Set down the final part of the listing, which starts at the line containing "147, 428, 187>" and runs to the last line, exactly and completely.

**INFORMATION PROVIDED**
◇ ◇ ◇

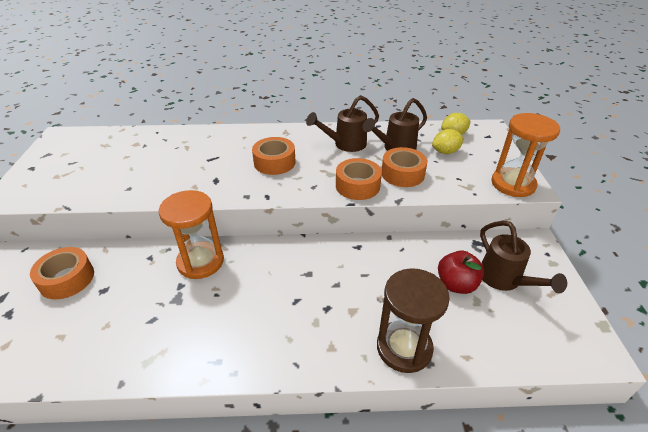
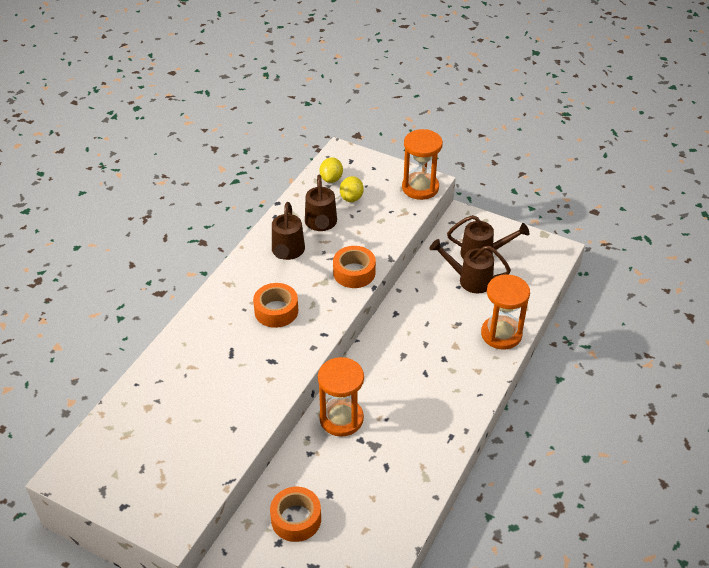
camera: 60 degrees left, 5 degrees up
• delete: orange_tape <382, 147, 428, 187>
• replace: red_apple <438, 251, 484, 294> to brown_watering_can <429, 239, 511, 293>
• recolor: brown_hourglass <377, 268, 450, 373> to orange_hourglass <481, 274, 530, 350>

◇ ◇ ◇

**TASK ANSWER**
• delete: orange_tape <382, 147, 428, 187>
• replace: red_apple <438, 251, 484, 294> to brown_watering_can <429, 239, 511, 293>
• recolor: brown_hourglass <377, 268, 450, 373> to orange_hourglass <481, 274, 530, 350>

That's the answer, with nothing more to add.